Instructions for the task:
Note each line of the entries that includes "cheese". Then copy those lines.

Data:
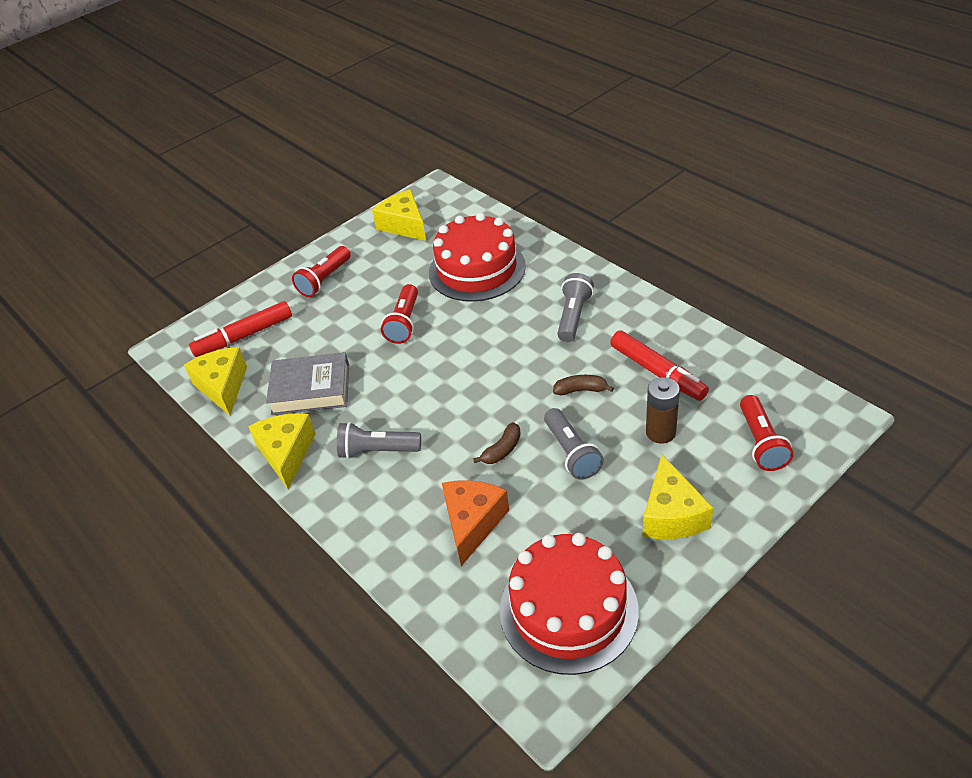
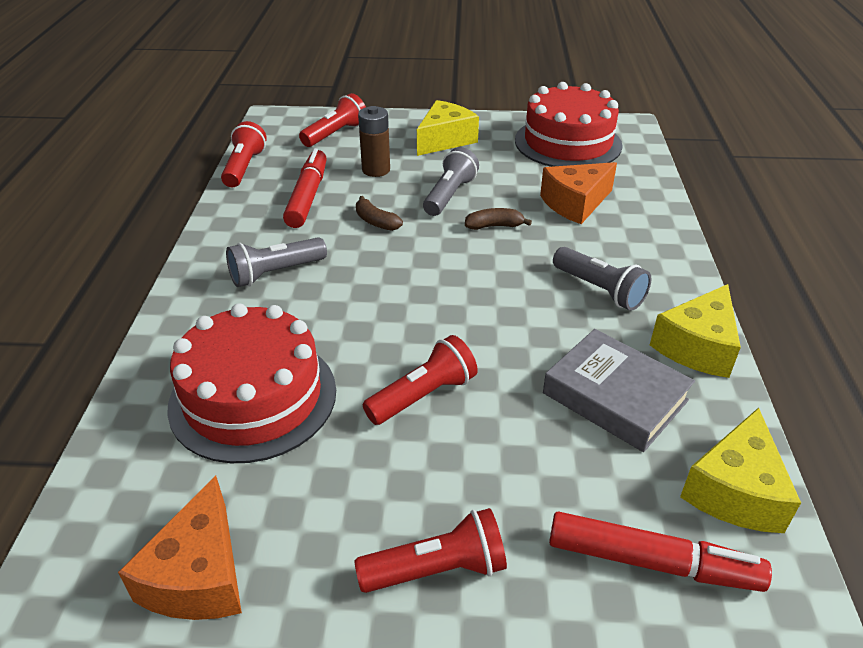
camera: 140 degrees left, 5 degrees down
(404, 225) = (199, 575): yellow cheese -> orange cheese
(745, 358) = (244, 167): none -> red flashlight

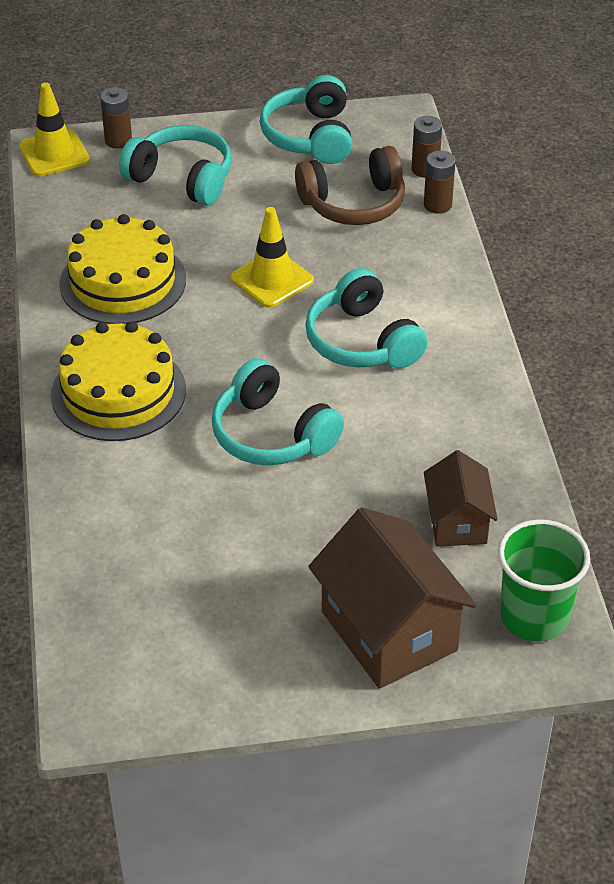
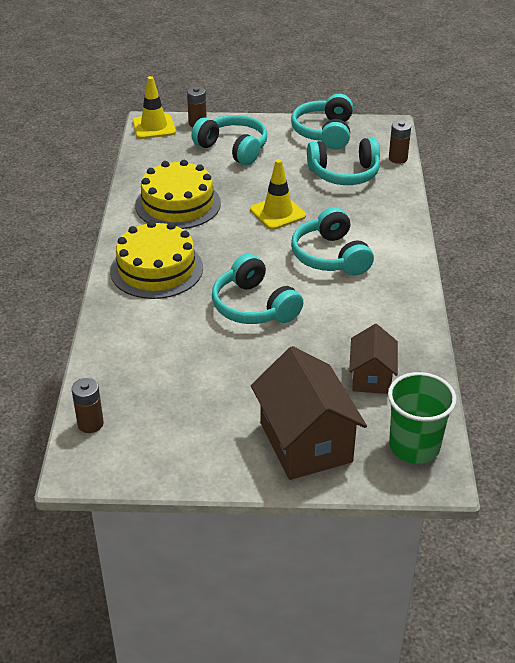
camera: 10 degrees right, 5 degrees down
(353, 203) = (344, 174): brown headphones -> turquoise headphones
(437, 205) = (401, 180): brown battery -> brown battery (90, 424)

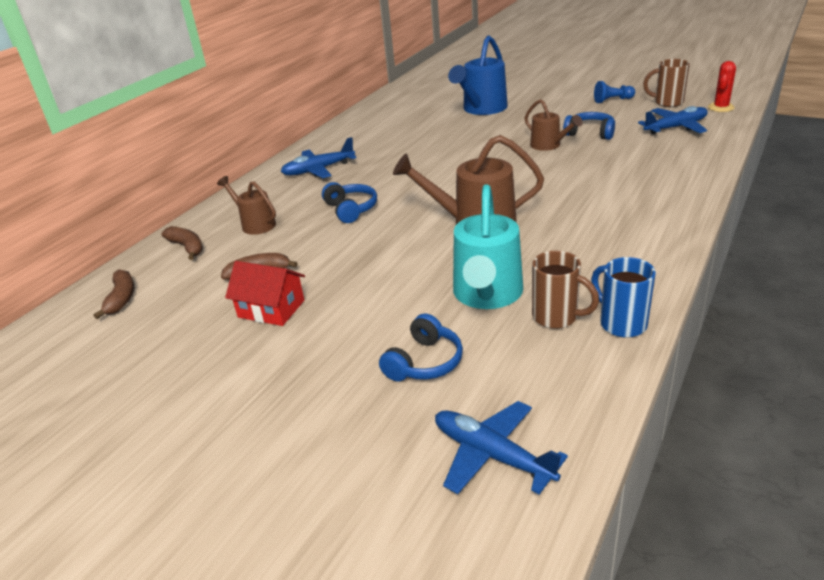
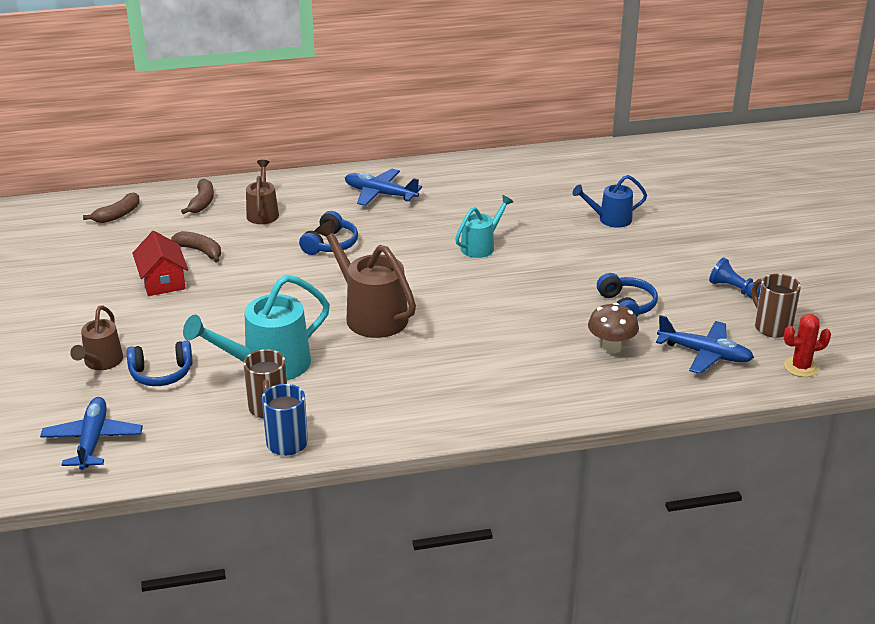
camera: 45 degrees right, 0 degrees up
(447, 155) = (481, 246): none -> turquoise watering can
(482, 109) = (610, 219): blue watering can -> blue watering can, size x0.59
(549, 145) = (568, 293): brown watering can -> brown watering can (101, 363)
(634, 151) = (611, 347): none -> brown mushroom

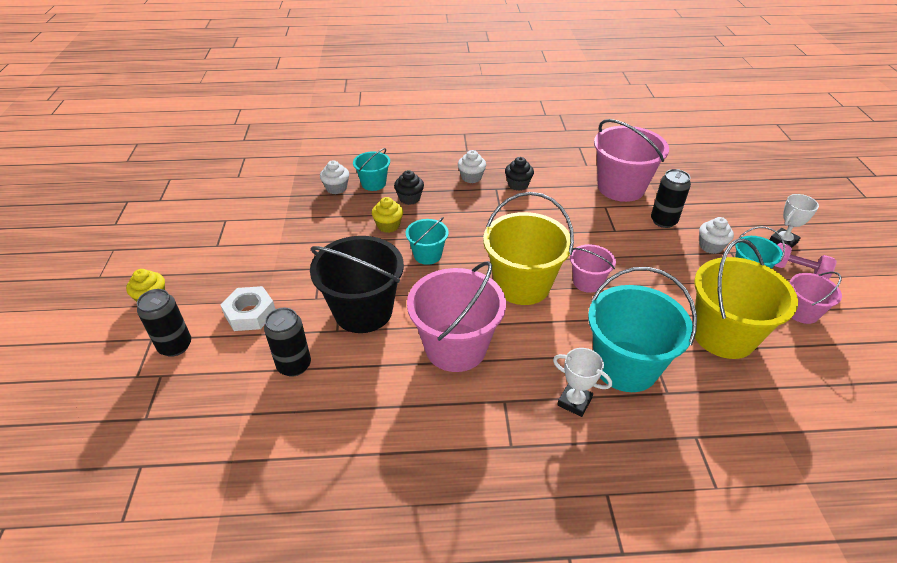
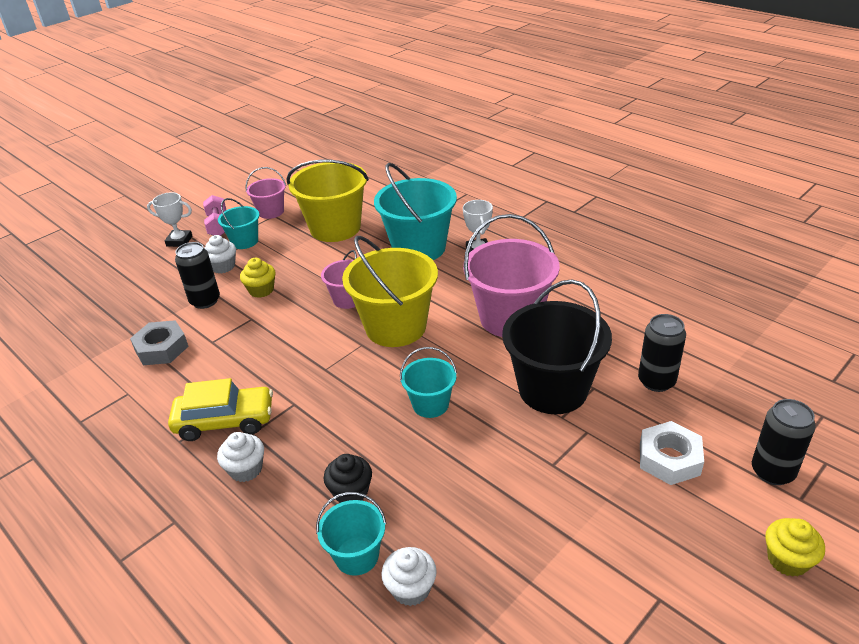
camera: 130 degrees left, 5 degrees down
(388, 225) = (423, 468): yellow cupcake -> yellow cupcake (261, 290)
(518, 184) = (225, 421): black cupcake -> yellow car
(621, 187) = (161, 348): pink bucket -> grey nut

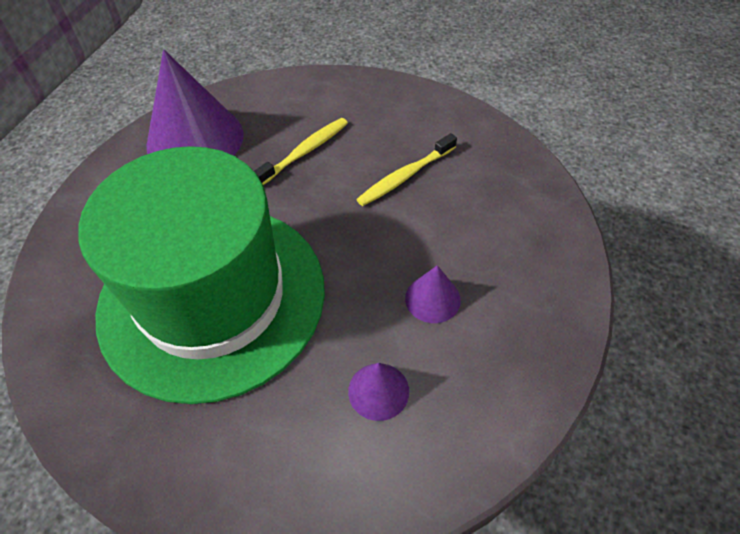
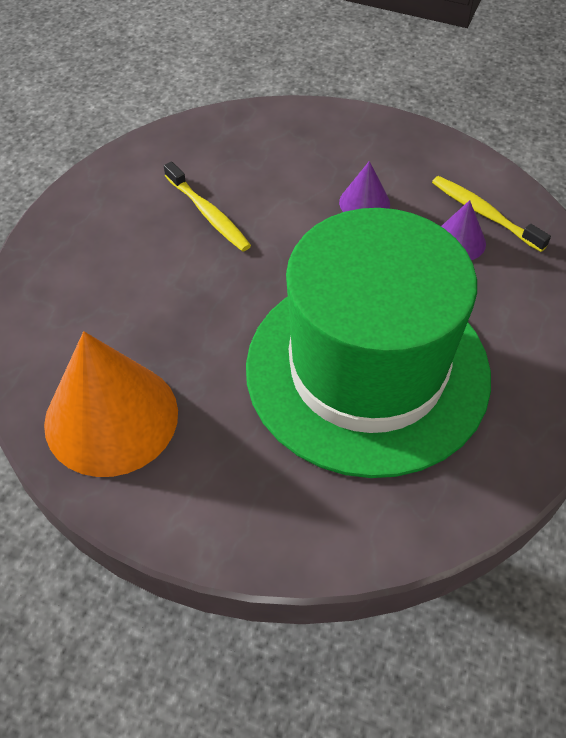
camera: 90 degrees left, 0 degrees up
(195, 139) = (111, 417): purple cone -> orange cone
(304, 152) = (156, 300): yellow toothbrush -> yellow toothbrush (484, 214)

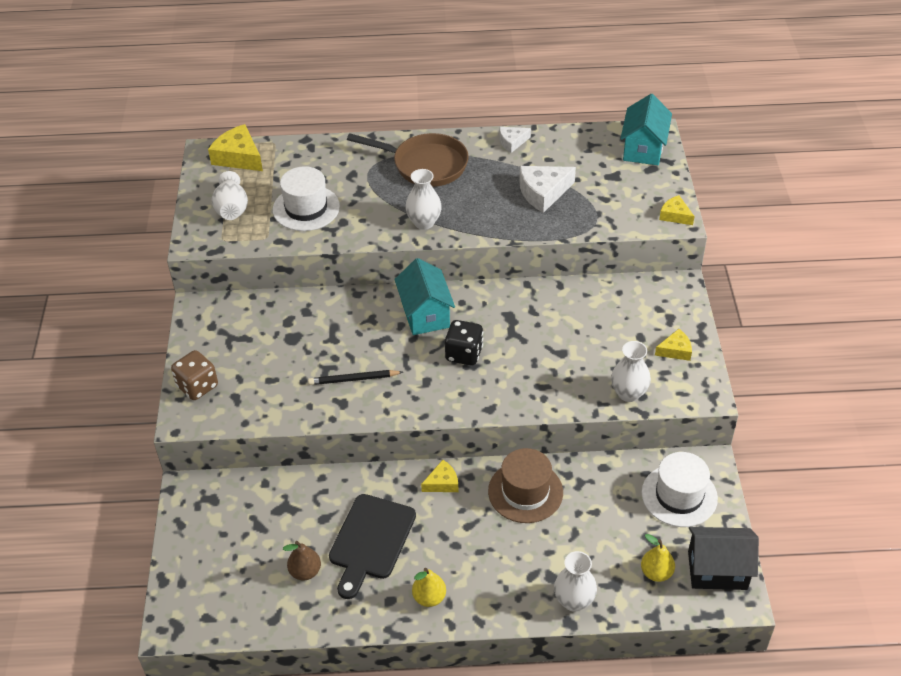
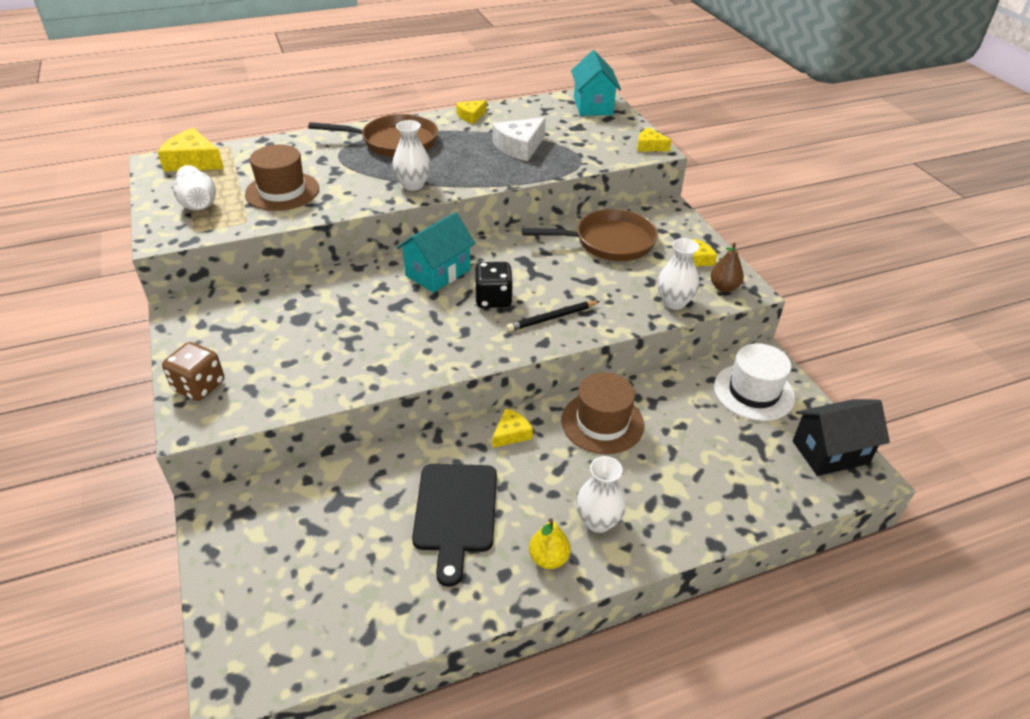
camera: 20 degrees left, 5 degrees down
(305, 572) = (389, 567): brown pear -> brown pear (724, 287)
(306, 208) = (282, 191): white hat -> brown hat
(353, 379) = (384, 344): black pencil -> black pencil (552, 318)
(425, 314) = (438, 273): turquoise house -> turquoise house turned 75 degrees clockwise
(512, 142) = (471, 116): white cheese -> yellow cheese
(574, 601) = (707, 520): white vase -> white vase (598, 521)
(599, 312) = (609, 242): none -> brown pan
(656, 573) = (774, 469): yellow pear -> none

Completed exercise:
(404, 225) = (199, 575): yellow cheese -> orange cheese
(512, 142) = (471, 116): white cheese -> yellow cheese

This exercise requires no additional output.